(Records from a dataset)
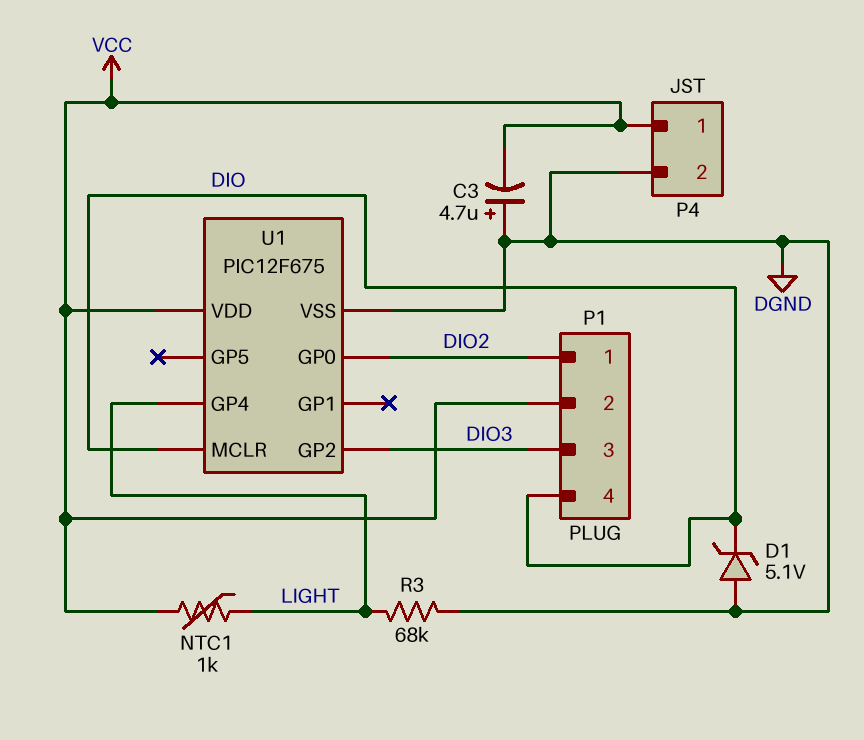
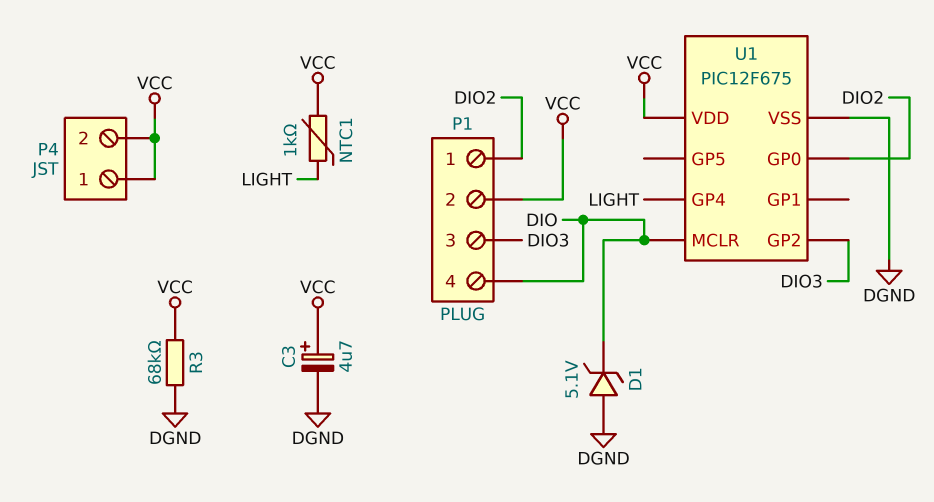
C3: 4.7uF (plus DGND, minus VCC) -> 4.7uF (plus VCC, minus DGND)
P4 pin 2: DGND -> VCC
R3: 68k (DGND, LIGHT) -> 68k (DGND, VCC)

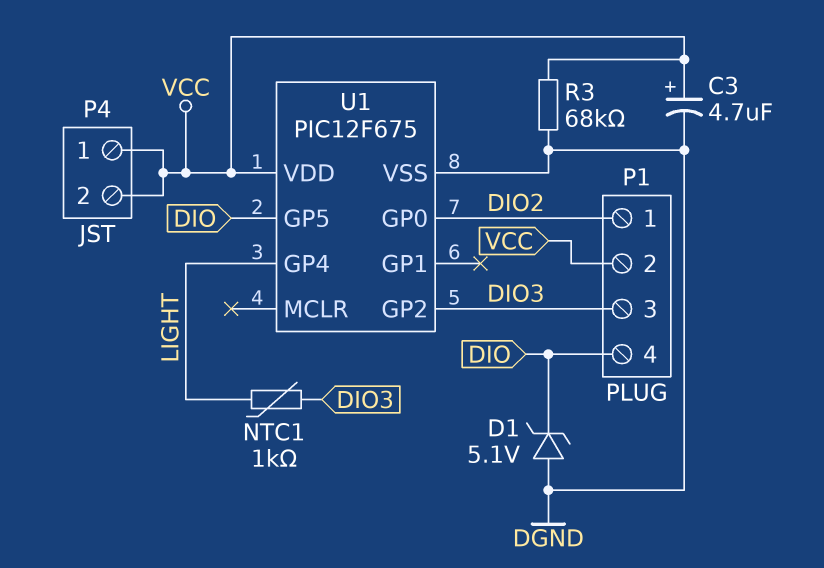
NTC1: 1k (LIGHT, VCC) -> 1k (DIO3, LIGHT)
U1 pin GP5: none -> DIO
U1 pin MCLR: DIO -> none

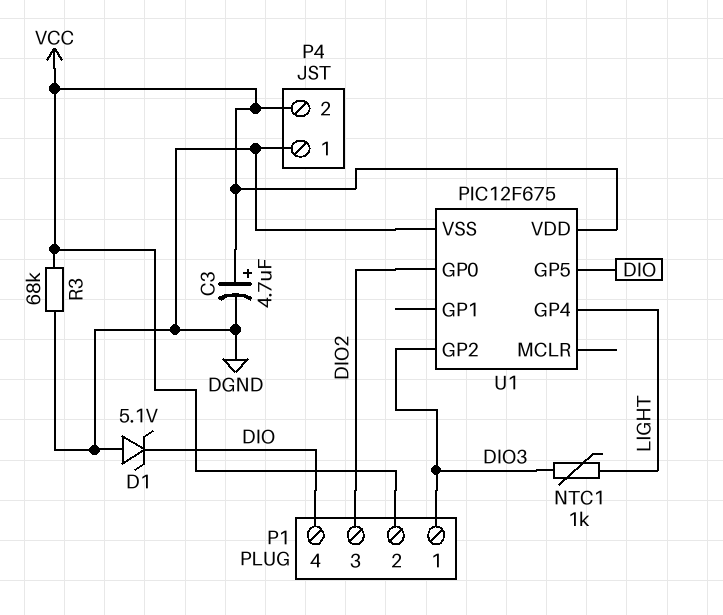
P1 pin 1: DIO2 -> DIO3
P1 pin 3: DIO3 -> DIO2
P4 pin 1: VCC -> DGND

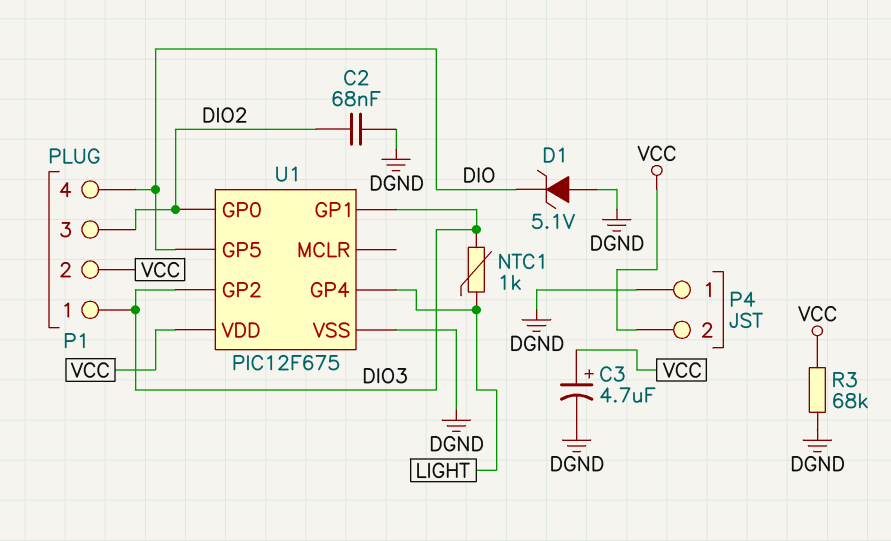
C2: none -> 68nF (DGND, DIO2)
U1 pin GP1: none -> DIO3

### What the task asks
Set down the records again verbatim, with no pictures.

### Response
C3: 4.7uF (plus DGND, minus VCC) -> 4.7uF (plus VCC, minus DGND)
P4 pin 2: DGND -> VCC
R3: 68k (DGND, LIGHT) -> 68k (DGND, VCC)

NTC1: 1k (LIGHT, VCC) -> 1k (DIO3, LIGHT)
U1 pin GP5: none -> DIO
U1 pin MCLR: DIO -> none

P1 pin 1: DIO2 -> DIO3
P1 pin 3: DIO3 -> DIO2
P4 pin 1: VCC -> DGND

C2: none -> 68nF (DGND, DIO2)
U1 pin GP1: none -> DIO3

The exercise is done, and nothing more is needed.